▶ _DATA SHOWN_:
===
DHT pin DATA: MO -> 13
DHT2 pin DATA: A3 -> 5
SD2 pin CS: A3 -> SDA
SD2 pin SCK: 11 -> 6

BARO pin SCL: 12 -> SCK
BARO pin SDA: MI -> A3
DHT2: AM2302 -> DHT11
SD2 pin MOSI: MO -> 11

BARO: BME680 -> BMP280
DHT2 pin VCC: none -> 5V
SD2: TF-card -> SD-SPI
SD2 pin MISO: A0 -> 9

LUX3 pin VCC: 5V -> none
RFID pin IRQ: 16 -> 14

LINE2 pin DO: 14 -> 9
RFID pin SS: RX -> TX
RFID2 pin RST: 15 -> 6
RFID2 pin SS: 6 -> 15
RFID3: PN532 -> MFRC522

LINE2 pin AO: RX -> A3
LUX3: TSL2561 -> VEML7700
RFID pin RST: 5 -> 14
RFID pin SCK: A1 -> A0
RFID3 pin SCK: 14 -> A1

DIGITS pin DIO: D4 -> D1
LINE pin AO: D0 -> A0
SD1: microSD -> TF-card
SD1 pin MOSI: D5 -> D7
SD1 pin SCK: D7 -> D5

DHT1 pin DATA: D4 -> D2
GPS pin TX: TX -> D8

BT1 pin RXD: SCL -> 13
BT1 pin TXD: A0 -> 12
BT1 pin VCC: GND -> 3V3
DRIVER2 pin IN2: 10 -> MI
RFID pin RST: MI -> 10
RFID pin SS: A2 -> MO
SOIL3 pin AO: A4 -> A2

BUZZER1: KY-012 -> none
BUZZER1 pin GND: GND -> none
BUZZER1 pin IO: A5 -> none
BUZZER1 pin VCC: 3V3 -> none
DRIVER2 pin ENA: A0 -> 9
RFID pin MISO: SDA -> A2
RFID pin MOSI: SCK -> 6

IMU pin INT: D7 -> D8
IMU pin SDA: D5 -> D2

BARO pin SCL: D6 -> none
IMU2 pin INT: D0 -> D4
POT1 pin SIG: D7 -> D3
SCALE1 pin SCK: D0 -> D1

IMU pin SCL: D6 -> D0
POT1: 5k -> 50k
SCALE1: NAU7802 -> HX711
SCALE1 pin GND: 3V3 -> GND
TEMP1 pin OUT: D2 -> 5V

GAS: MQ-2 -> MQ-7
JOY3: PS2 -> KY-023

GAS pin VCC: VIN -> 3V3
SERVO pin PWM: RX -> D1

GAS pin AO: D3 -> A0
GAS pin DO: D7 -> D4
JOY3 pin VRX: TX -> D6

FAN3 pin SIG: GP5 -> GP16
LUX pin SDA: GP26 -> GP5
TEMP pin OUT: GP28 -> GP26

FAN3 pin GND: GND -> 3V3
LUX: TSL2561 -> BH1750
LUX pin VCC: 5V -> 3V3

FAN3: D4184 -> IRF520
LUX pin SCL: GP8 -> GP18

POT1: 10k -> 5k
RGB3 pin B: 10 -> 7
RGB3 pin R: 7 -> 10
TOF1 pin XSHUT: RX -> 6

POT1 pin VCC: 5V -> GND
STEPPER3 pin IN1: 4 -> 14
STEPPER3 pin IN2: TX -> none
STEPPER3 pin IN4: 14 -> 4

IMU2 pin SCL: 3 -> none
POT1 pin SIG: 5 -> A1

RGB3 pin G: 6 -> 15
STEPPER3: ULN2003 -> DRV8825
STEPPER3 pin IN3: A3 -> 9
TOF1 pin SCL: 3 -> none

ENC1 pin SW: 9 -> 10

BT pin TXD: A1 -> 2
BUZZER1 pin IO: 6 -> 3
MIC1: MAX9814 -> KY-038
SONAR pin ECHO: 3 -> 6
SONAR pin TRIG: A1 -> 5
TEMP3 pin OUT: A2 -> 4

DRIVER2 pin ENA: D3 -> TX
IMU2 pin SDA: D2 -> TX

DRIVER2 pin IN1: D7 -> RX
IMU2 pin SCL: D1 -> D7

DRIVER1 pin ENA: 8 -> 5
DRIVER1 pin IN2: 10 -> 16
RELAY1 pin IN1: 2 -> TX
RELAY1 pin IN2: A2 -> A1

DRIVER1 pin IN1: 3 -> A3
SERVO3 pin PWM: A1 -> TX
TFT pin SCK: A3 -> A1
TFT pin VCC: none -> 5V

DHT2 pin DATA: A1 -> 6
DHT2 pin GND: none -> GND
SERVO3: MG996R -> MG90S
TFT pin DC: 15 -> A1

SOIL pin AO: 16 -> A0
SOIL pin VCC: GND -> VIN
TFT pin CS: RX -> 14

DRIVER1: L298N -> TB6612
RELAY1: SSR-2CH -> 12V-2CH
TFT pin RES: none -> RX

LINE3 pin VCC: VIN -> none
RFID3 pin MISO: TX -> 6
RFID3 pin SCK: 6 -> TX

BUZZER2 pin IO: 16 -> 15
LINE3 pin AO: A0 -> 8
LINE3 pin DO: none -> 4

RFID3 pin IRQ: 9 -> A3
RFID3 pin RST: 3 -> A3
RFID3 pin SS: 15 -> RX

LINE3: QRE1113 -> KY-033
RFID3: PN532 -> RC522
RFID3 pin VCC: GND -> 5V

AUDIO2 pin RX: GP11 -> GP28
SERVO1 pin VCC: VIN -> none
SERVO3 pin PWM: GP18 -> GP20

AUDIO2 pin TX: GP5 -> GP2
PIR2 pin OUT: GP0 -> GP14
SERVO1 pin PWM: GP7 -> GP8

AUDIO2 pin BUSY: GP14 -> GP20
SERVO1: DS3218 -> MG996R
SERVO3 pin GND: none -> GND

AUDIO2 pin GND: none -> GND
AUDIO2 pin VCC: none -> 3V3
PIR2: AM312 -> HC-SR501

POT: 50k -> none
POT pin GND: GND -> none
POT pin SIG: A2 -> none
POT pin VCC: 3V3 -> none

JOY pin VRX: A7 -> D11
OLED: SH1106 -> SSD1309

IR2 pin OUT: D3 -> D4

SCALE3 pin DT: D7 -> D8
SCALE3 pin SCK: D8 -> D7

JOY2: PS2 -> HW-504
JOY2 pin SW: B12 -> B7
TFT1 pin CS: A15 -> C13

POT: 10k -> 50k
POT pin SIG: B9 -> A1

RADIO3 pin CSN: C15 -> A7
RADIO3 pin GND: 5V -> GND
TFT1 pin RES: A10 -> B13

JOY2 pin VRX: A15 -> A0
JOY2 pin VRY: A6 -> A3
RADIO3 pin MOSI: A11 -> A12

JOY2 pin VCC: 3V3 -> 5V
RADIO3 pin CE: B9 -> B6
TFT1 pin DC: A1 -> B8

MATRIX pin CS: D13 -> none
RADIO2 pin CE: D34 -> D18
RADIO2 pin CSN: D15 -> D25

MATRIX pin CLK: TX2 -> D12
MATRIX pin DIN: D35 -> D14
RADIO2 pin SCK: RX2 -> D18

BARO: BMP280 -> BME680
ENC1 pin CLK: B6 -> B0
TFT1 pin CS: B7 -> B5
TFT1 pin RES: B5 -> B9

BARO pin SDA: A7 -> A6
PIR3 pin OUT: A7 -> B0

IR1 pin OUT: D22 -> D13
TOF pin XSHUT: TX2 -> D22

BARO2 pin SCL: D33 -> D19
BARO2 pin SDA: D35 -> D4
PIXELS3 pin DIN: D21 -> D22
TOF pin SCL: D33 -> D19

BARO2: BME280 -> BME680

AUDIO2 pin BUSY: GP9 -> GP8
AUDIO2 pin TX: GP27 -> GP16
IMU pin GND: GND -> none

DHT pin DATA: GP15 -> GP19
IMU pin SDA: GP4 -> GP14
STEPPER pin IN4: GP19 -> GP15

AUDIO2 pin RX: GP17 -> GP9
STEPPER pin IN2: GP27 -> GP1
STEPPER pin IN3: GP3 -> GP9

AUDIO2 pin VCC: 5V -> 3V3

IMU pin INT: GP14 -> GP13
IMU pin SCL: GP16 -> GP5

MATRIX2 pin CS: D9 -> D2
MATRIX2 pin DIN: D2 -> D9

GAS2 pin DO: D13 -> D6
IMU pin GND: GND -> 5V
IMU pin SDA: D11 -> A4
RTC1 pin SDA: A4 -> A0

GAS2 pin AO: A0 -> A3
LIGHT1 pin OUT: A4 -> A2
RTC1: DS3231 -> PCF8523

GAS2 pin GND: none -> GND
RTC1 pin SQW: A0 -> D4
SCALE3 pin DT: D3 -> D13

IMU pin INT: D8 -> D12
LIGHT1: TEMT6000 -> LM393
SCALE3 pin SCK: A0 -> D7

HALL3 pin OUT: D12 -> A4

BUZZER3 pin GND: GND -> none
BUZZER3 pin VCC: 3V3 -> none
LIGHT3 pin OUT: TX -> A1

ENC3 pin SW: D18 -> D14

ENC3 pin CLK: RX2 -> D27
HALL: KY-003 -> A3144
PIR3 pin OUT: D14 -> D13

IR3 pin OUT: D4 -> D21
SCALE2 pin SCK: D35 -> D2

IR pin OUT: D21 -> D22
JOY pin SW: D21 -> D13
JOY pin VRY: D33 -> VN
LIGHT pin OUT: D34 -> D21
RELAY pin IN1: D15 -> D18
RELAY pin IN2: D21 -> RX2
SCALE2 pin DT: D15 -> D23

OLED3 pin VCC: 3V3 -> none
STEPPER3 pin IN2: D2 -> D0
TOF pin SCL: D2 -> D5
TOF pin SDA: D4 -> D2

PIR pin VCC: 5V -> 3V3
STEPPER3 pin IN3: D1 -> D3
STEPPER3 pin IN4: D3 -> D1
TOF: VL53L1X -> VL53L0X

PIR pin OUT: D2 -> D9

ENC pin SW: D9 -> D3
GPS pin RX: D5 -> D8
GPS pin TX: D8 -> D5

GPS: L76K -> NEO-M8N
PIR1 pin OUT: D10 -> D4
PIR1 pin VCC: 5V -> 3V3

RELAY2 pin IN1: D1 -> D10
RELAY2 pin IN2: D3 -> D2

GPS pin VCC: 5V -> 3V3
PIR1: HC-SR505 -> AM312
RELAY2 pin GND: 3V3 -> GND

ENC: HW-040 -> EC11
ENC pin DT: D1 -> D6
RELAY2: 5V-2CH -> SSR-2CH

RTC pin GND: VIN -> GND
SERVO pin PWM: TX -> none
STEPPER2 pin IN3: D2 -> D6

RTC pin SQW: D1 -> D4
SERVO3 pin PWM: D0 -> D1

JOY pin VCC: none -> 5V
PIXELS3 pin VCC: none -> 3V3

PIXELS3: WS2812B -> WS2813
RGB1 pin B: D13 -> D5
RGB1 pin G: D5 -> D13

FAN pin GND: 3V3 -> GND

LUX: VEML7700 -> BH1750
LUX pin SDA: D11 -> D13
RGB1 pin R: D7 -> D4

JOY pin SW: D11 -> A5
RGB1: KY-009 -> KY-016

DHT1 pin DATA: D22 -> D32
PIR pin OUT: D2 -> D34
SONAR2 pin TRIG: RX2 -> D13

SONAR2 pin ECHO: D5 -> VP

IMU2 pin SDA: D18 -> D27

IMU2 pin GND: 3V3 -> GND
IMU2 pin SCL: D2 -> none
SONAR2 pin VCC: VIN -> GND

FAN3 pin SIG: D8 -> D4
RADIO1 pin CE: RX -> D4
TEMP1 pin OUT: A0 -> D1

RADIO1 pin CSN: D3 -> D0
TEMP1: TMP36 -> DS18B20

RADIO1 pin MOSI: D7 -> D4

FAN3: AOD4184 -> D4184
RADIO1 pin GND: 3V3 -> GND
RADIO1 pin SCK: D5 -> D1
===
▶ _WORK REQUIRED_:
Above this task is a listing. Restate, word for word and with nothing added, the lines from the one with "BUZZER1 pin IO: A5 -> none" through the one with "SERVO3 pin PWM: GP18 -> GP20".

▶ _ANSWER AREA_:
BUZZER1 pin IO: A5 -> none
BUZZER1 pin VCC: 3V3 -> none
DRIVER2 pin ENA: A0 -> 9
RFID pin MISO: SDA -> A2
RFID pin MOSI: SCK -> 6

IMU pin INT: D7 -> D8
IMU pin SDA: D5 -> D2

BARO pin SCL: D6 -> none
IMU2 pin INT: D0 -> D4
POT1 pin SIG: D7 -> D3
SCALE1 pin SCK: D0 -> D1

IMU pin SCL: D6 -> D0
POT1: 5k -> 50k
SCALE1: NAU7802 -> HX711
SCALE1 pin GND: 3V3 -> GND
TEMP1 pin OUT: D2 -> 5V

GAS: MQ-2 -> MQ-7
JOY3: PS2 -> KY-023

GAS pin VCC: VIN -> 3V3
SERVO pin PWM: RX -> D1

GAS pin AO: D3 -> A0
GAS pin DO: D7 -> D4
JOY3 pin VRX: TX -> D6

FAN3 pin SIG: GP5 -> GP16
LUX pin SDA: GP26 -> GP5
TEMP pin OUT: GP28 -> GP26

FAN3 pin GND: GND -> 3V3
LUX: TSL2561 -> BH1750
LUX pin VCC: 5V -> 3V3

FAN3: D4184 -> IRF520
LUX pin SCL: GP8 -> GP18

POT1: 10k -> 5k
RGB3 pin B: 10 -> 7
RGB3 pin R: 7 -> 10
TOF1 pin XSHUT: RX -> 6

POT1 pin VCC: 5V -> GND
STEPPER3 pin IN1: 4 -> 14
STEPPER3 pin IN2: TX -> none
STEPPER3 pin IN4: 14 -> 4

IMU2 pin SCL: 3 -> none
POT1 pin SIG: 5 -> A1

RGB3 pin G: 6 -> 15
STEPPER3: ULN2003 -> DRV8825
STEPPER3 pin IN3: A3 -> 9
TOF1 pin SCL: 3 -> none

ENC1 pin SW: 9 -> 10

BT pin TXD: A1 -> 2
BUZZER1 pin IO: 6 -> 3
MIC1: MAX9814 -> KY-038
SONAR pin ECHO: 3 -> 6
SONAR pin TRIG: A1 -> 5
TEMP3 pin OUT: A2 -> 4

DRIVER2 pin ENA: D3 -> TX
IMU2 pin SDA: D2 -> TX

DRIVER2 pin IN1: D7 -> RX
IMU2 pin SCL: D1 -> D7

DRIVER1 pin ENA: 8 -> 5
DRIVER1 pin IN2: 10 -> 16
RELAY1 pin IN1: 2 -> TX
RELAY1 pin IN2: A2 -> A1

DRIVER1 pin IN1: 3 -> A3
SERVO3 pin PWM: A1 -> TX
TFT pin SCK: A3 -> A1
TFT pin VCC: none -> 5V

DHT2 pin DATA: A1 -> 6
DHT2 pin GND: none -> GND
SERVO3: MG996R -> MG90S
TFT pin DC: 15 -> A1

SOIL pin AO: 16 -> A0
SOIL pin VCC: GND -> VIN
TFT pin CS: RX -> 14

DRIVER1: L298N -> TB6612
RELAY1: SSR-2CH -> 12V-2CH
TFT pin RES: none -> RX

LINE3 pin VCC: VIN -> none
RFID3 pin MISO: TX -> 6
RFID3 pin SCK: 6 -> TX

BUZZER2 pin IO: 16 -> 15
LINE3 pin AO: A0 -> 8
LINE3 pin DO: none -> 4

RFID3 pin IRQ: 9 -> A3
RFID3 pin RST: 3 -> A3
RFID3 pin SS: 15 -> RX

LINE3: QRE1113 -> KY-033
RFID3: PN532 -> RC522
RFID3 pin VCC: GND -> 5V

AUDIO2 pin RX: GP11 -> GP28
SERVO1 pin VCC: VIN -> none
SERVO3 pin PWM: GP18 -> GP20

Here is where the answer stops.